→ DATA SHOWN
########################################
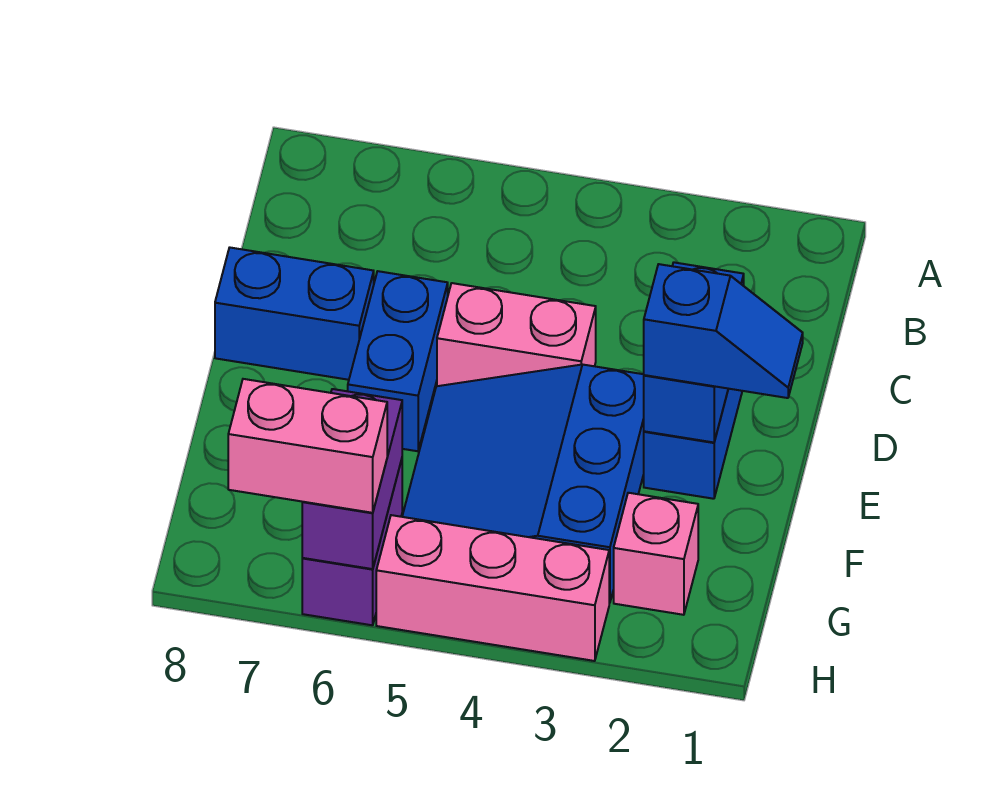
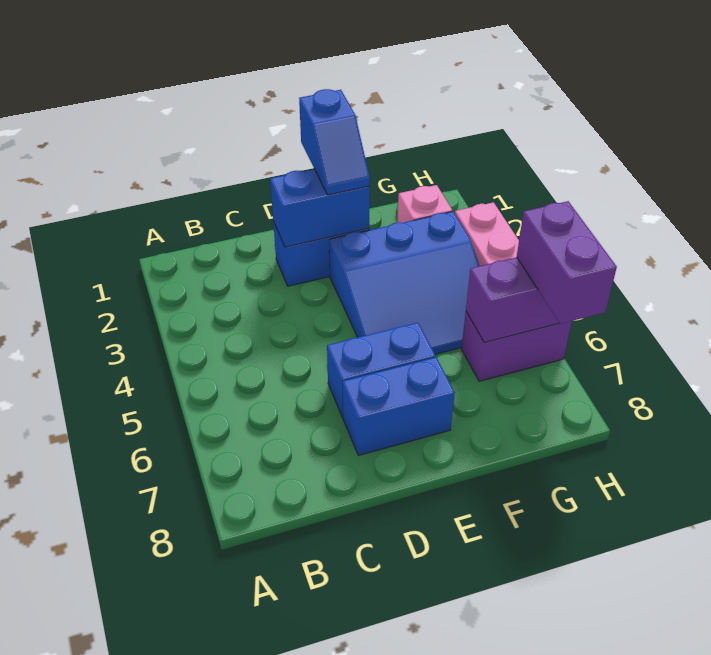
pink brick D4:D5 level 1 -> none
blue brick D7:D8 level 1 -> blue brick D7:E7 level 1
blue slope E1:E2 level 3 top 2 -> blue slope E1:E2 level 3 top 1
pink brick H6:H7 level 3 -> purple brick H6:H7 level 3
########################################
→ PROBLEM TO WORK ON
All lines in the data that contain the word "blue" should be copied.

→ RESPONSE TO THIS EXERCISE
blue brick D7:D8 level 1 -> blue brick D7:E7 level 1
blue slope E1:E2 level 3 top 2 -> blue slope E1:E2 level 3 top 1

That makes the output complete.